*** Data shown ***

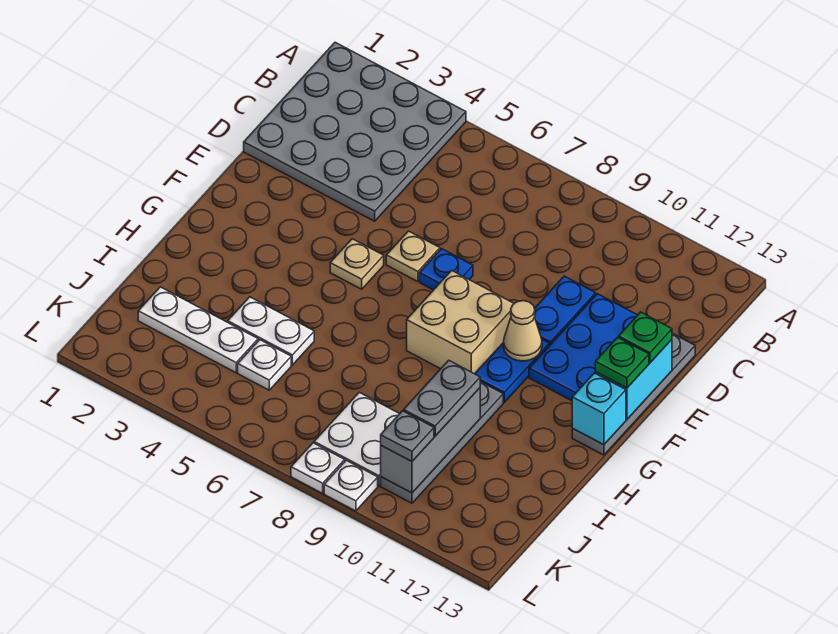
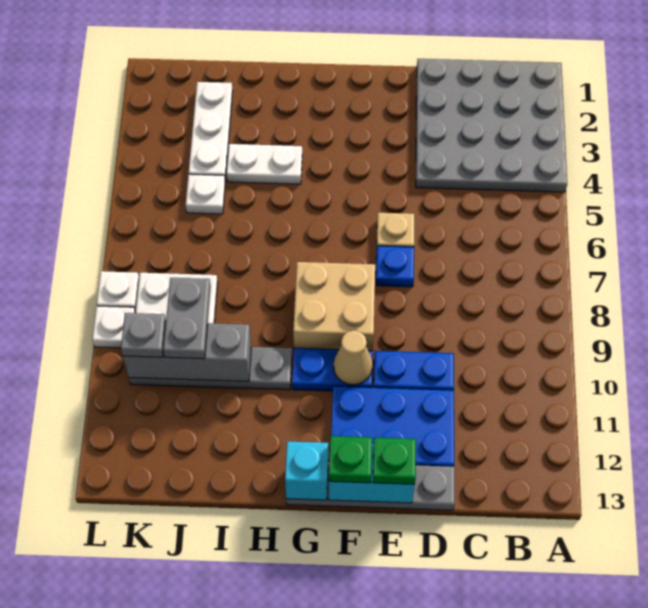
tan plate F5 level 1 -> none
white plate I4:I5 level 1 -> white plate H4:I4 level 1
grey plate I10:J10 level 3 -> grey plate J9:J10 level 3

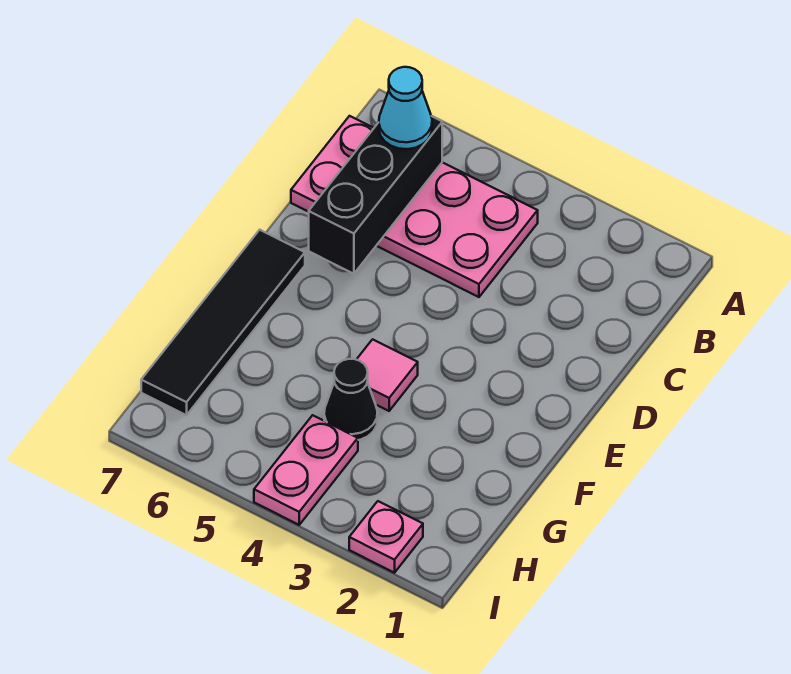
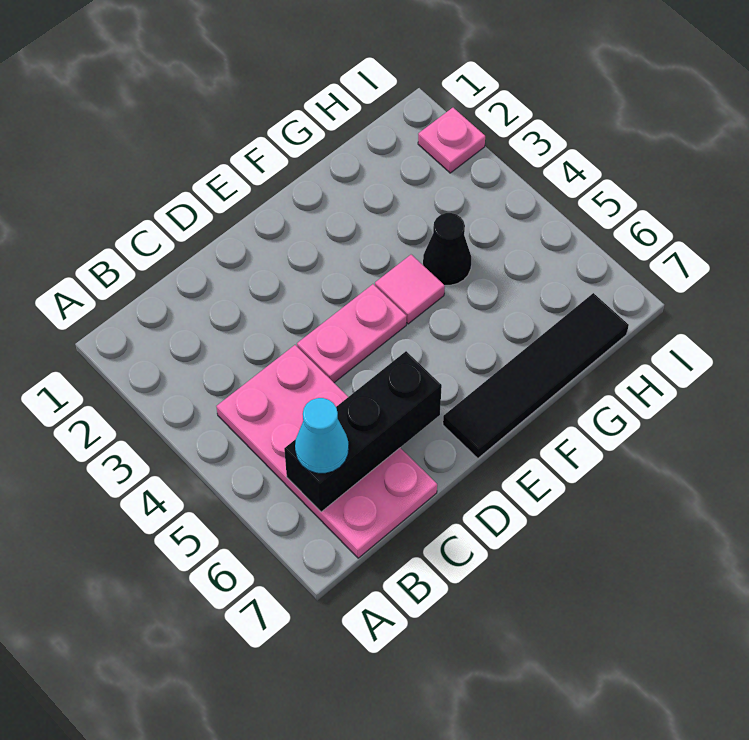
pink plate H4:I4 level 1 -> pink plate D4:E4 level 1

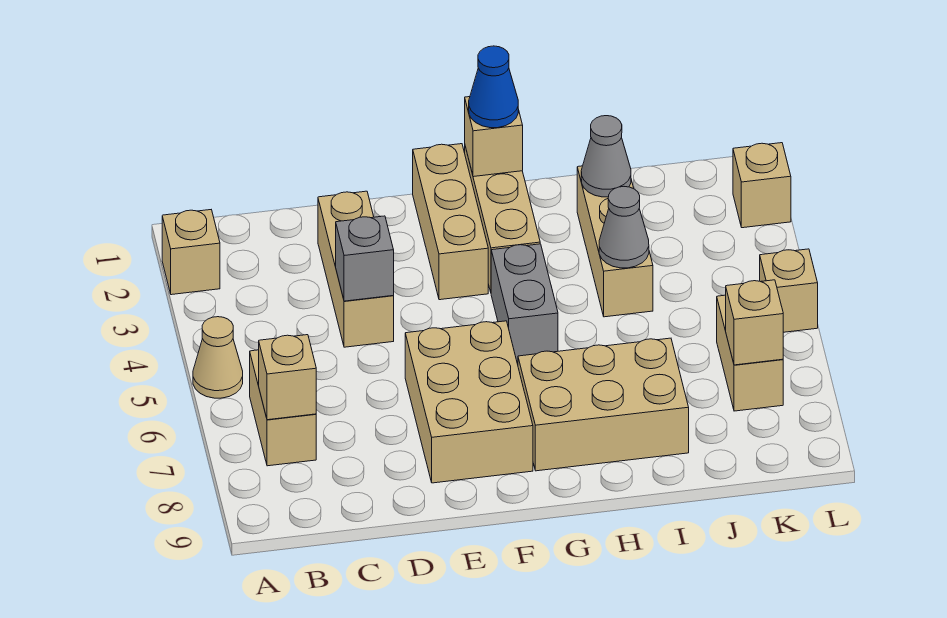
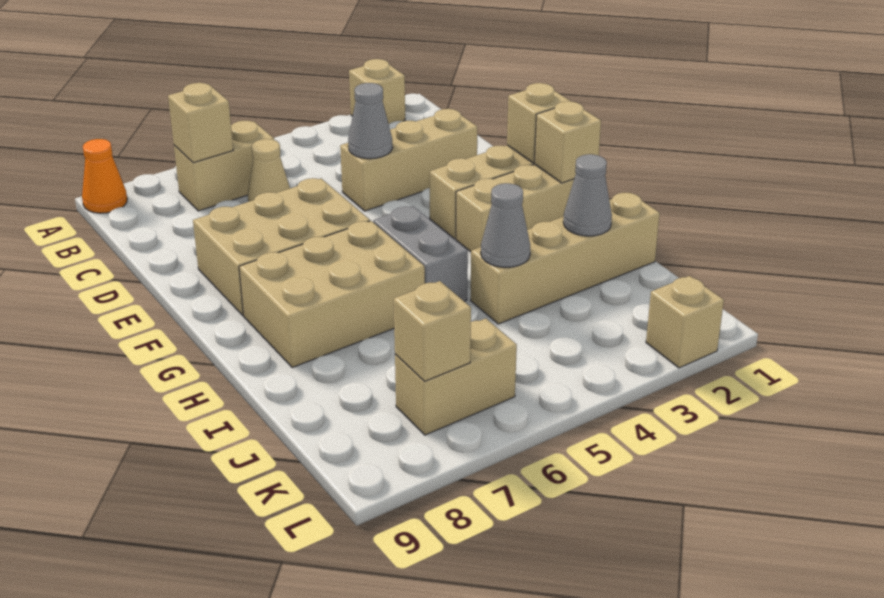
tan cone A5 level 1 -> tan cone C6 level 1
none -> orange cone A9 level 1
grey brick D4 level 2 -> grey cone D4 level 2
blue cone G1 level 3 -> none
grey brick G4:G5 level 1 -> grey brick G5:H5 level 1
tan brick G7:I8 level 1 -> tan brick G6:H8 level 1
tan brick I2:I4 level 1 -> tan brick I1:I4 level 1
tan brick L5 level 1 -> tan brick F1 level 2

*** End of Data shown ***

▸ Required work: Using the records above, output exactly the lines from the one containing "tan brick G7:I8" through the last line, and no others.

▸ Task response:
tan brick G7:I8 level 1 -> tan brick G6:H8 level 1
tan brick I2:I4 level 1 -> tan brick I1:I4 level 1
tan brick L5 level 1 -> tan brick F1 level 2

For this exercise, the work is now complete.